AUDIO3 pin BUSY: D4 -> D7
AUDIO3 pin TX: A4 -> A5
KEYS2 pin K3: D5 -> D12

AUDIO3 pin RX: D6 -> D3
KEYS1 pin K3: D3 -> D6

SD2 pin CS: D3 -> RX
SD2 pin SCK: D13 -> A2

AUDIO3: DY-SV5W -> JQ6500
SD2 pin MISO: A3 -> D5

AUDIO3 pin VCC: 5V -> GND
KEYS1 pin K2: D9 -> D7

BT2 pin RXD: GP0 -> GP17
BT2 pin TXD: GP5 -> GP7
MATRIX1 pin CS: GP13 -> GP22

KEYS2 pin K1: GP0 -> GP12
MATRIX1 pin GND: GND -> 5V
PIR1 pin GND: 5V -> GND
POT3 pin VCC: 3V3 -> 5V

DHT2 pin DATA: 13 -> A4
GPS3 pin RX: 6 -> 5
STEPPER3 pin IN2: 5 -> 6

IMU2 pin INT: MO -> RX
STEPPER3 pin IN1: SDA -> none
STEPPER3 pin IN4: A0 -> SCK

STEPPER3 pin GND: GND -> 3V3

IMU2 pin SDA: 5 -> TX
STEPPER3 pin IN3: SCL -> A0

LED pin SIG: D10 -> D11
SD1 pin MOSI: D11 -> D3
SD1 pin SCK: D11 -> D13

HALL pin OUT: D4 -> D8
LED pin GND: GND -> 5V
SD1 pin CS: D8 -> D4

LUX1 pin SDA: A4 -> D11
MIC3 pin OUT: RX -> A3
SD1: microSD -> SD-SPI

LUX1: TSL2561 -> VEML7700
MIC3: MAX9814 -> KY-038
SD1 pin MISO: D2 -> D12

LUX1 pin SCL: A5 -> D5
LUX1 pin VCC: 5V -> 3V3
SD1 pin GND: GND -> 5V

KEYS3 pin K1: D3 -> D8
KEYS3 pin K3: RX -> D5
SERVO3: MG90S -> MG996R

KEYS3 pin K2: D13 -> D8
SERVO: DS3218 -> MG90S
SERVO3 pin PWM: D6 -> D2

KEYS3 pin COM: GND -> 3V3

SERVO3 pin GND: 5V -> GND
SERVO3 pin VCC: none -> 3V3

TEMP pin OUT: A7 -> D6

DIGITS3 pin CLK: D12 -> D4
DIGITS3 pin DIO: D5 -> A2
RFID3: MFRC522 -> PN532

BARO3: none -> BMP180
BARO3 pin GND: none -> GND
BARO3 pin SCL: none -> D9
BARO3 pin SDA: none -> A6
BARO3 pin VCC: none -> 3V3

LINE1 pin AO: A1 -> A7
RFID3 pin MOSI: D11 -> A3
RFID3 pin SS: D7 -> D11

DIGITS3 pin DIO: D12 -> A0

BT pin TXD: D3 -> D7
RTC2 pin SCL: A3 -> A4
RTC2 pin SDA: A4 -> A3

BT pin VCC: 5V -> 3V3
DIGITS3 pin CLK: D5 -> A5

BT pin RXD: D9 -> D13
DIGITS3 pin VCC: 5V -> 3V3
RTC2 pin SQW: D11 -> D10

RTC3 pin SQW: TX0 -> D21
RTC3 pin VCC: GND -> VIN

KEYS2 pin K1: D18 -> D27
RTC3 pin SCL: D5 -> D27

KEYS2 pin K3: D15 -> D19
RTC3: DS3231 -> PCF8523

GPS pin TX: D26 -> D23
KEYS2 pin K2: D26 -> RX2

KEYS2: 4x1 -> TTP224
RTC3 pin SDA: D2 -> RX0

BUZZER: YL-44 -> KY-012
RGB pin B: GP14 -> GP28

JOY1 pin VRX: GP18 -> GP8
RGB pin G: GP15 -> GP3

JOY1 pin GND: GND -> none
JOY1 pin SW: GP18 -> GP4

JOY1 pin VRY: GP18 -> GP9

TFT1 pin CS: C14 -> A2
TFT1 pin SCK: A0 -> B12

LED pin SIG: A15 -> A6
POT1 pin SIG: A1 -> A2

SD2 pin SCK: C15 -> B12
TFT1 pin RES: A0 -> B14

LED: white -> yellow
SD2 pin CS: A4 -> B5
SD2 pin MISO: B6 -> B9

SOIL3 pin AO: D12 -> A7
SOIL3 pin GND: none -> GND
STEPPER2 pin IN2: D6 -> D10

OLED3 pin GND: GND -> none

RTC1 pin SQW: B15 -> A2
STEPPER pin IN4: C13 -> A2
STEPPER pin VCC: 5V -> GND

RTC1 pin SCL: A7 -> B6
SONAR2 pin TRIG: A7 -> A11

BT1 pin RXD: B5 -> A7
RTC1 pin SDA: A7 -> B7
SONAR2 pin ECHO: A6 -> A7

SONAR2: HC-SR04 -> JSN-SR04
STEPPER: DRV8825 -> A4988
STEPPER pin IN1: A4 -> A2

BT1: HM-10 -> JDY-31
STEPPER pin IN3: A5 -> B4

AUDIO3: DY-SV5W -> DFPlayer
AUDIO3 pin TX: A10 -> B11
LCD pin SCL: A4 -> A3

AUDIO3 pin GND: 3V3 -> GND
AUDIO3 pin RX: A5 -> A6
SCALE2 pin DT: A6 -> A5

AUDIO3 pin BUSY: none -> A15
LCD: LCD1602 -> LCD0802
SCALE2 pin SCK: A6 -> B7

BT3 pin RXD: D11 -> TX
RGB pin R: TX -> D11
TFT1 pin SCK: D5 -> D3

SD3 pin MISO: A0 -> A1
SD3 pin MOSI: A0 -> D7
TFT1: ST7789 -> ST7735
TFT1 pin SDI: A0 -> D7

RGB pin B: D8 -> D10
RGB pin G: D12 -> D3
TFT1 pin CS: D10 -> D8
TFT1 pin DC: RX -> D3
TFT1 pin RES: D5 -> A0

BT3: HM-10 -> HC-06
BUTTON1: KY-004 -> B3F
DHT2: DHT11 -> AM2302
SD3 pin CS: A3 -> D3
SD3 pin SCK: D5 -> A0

########

Copy the line containing "SOIL3 pin GND: none -> GND" exactly. Then copy every line after it through the end of the listing, and nothing more.

* Response to this task
SOIL3 pin GND: none -> GND
STEPPER2 pin IN2: D6 -> D10

OLED3 pin GND: GND -> none

RTC1 pin SQW: B15 -> A2
STEPPER pin IN4: C13 -> A2
STEPPER pin VCC: 5V -> GND

RTC1 pin SCL: A7 -> B6
SONAR2 pin TRIG: A7 -> A11

BT1 pin RXD: B5 -> A7
RTC1 pin SDA: A7 -> B7
SONAR2 pin ECHO: A6 -> A7

SONAR2: HC-SR04 -> JSN-SR04
STEPPER: DRV8825 -> A4988
STEPPER pin IN1: A4 -> A2

BT1: HM-10 -> JDY-31
STEPPER pin IN3: A5 -> B4

AUDIO3: DY-SV5W -> DFPlayer
AUDIO3 pin TX: A10 -> B11
LCD pin SCL: A4 -> A3

AUDIO3 pin GND: 3V3 -> GND
AUDIO3 pin RX: A5 -> A6
SCALE2 pin DT: A6 -> A5

AUDIO3 pin BUSY: none -> A15
LCD: LCD1602 -> LCD0802
SCALE2 pin SCK: A6 -> B7

BT3 pin RXD: D11 -> TX
RGB pin R: TX -> D11
TFT1 pin SCK: D5 -> D3

SD3 pin MISO: A0 -> A1
SD3 pin MOSI: A0 -> D7
TFT1: ST7789 -> ST7735
TFT1 pin SDI: A0 -> D7

RGB pin B: D8 -> D10
RGB pin G: D12 -> D3
TFT1 pin CS: D10 -> D8
TFT1 pin DC: RX -> D3
TFT1 pin RES: D5 -> A0

BT3: HM-10 -> HC-06
BUTTON1: KY-004 -> B3F
DHT2: DHT11 -> AM2302
SD3 pin CS: A3 -> D3
SD3 pin SCK: D5 -> A0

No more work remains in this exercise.